(Modification records)

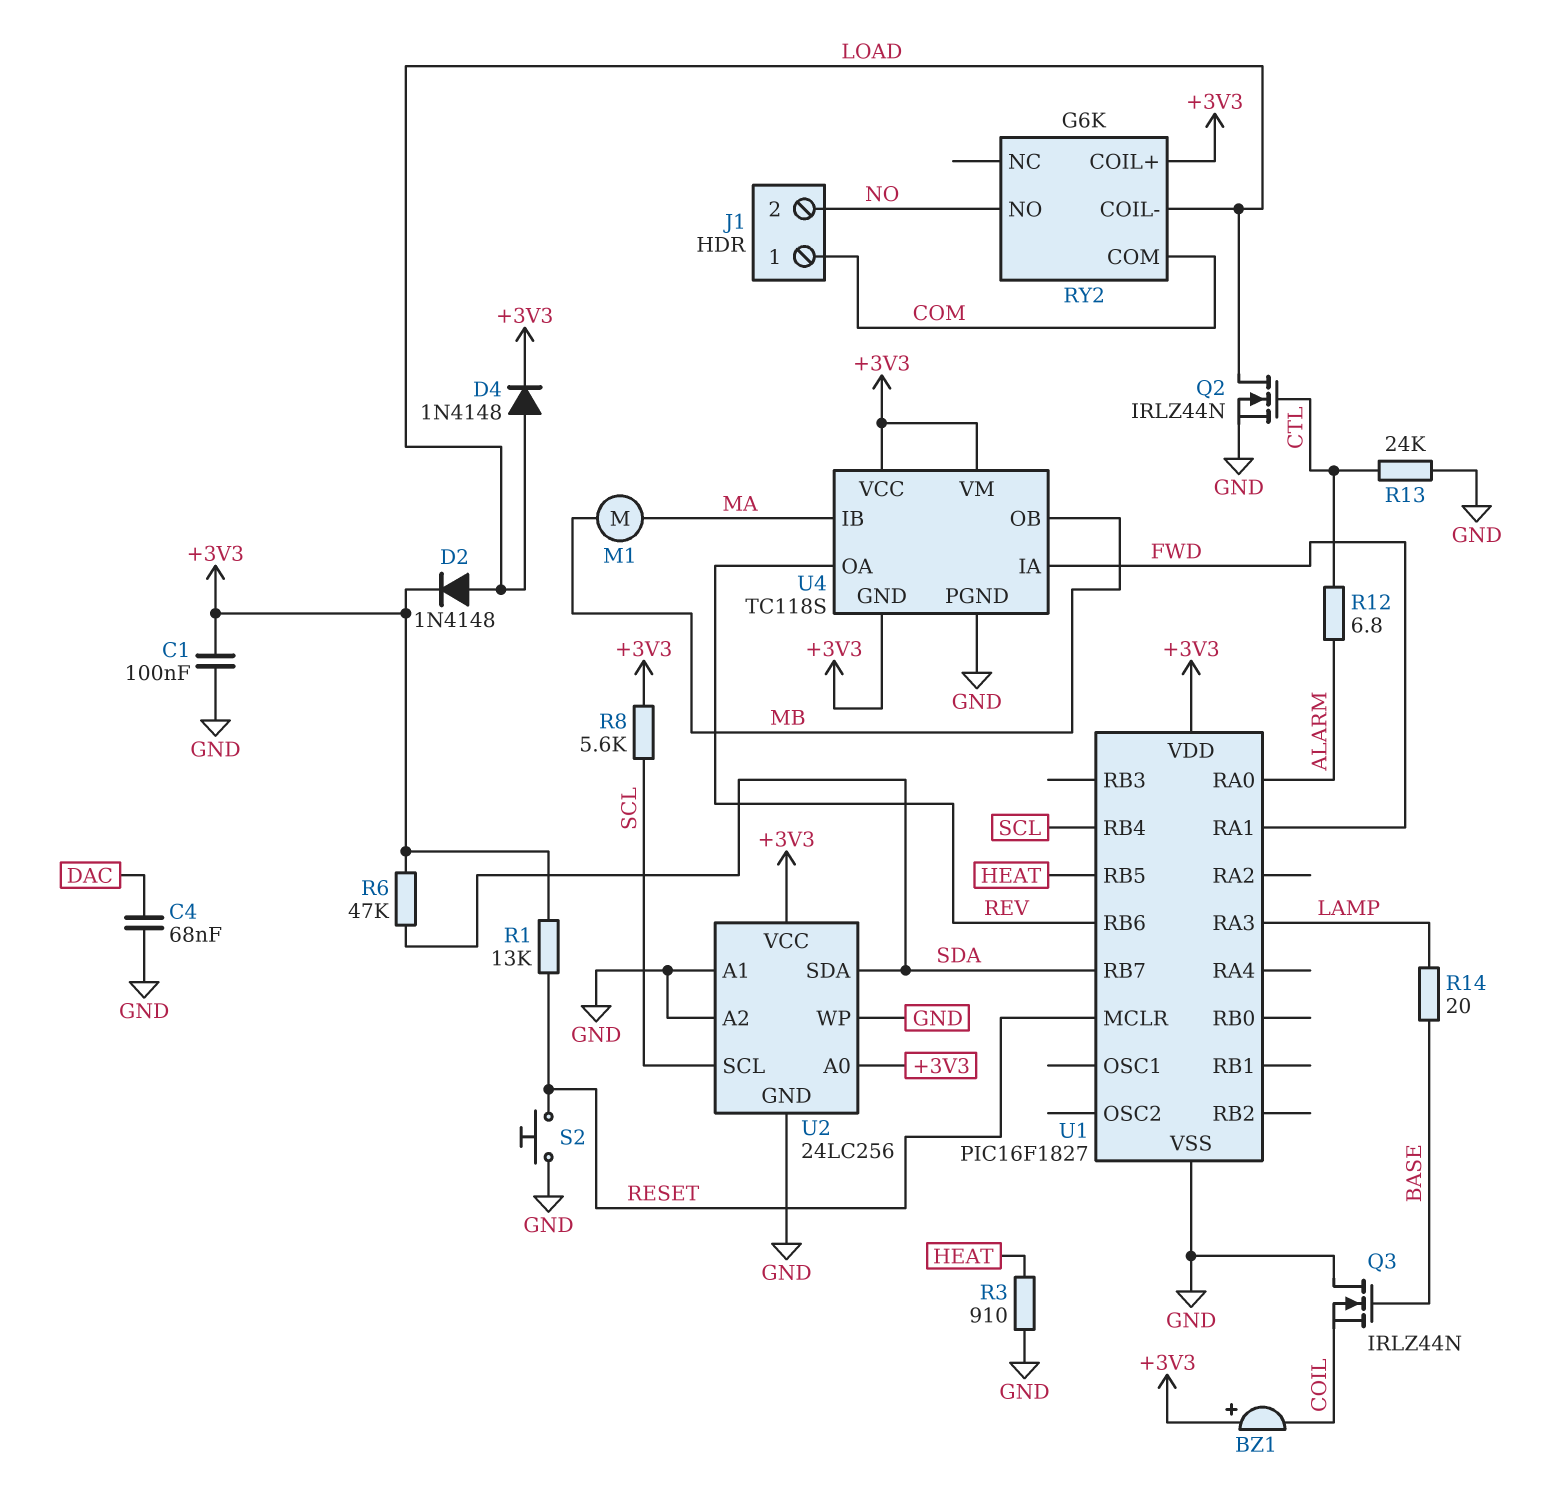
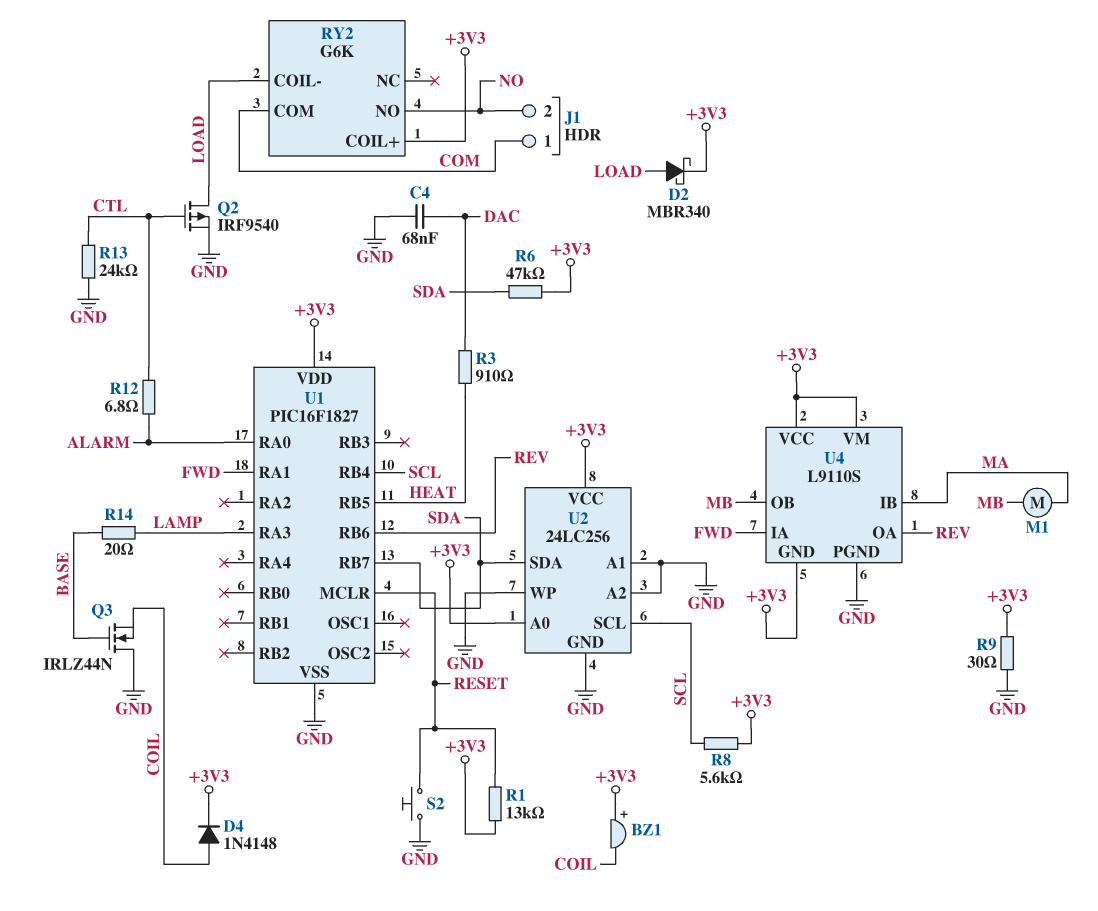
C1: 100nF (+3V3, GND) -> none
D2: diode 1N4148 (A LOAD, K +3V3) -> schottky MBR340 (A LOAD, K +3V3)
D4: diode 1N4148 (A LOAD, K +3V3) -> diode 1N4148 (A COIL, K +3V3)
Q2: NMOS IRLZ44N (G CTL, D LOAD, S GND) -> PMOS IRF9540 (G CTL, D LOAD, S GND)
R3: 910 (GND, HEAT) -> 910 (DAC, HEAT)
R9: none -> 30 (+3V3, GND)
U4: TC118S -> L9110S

*Exercise description:*
Copy all of the data above exactly. Leave out every picture.

*Response below:*
C1: 100nF (+3V3, GND) -> none
D2: diode 1N4148 (A LOAD, K +3V3) -> schottky MBR340 (A LOAD, K +3V3)
D4: diode 1N4148 (A LOAD, K +3V3) -> diode 1N4148 (A COIL, K +3V3)
Q2: NMOS IRLZ44N (G CTL, D LOAD, S GND) -> PMOS IRF9540 (G CTL, D LOAD, S GND)
R3: 910 (GND, HEAT) -> 910 (DAC, HEAT)
R9: none -> 30 (+3V3, GND)
U4: TC118S -> L9110S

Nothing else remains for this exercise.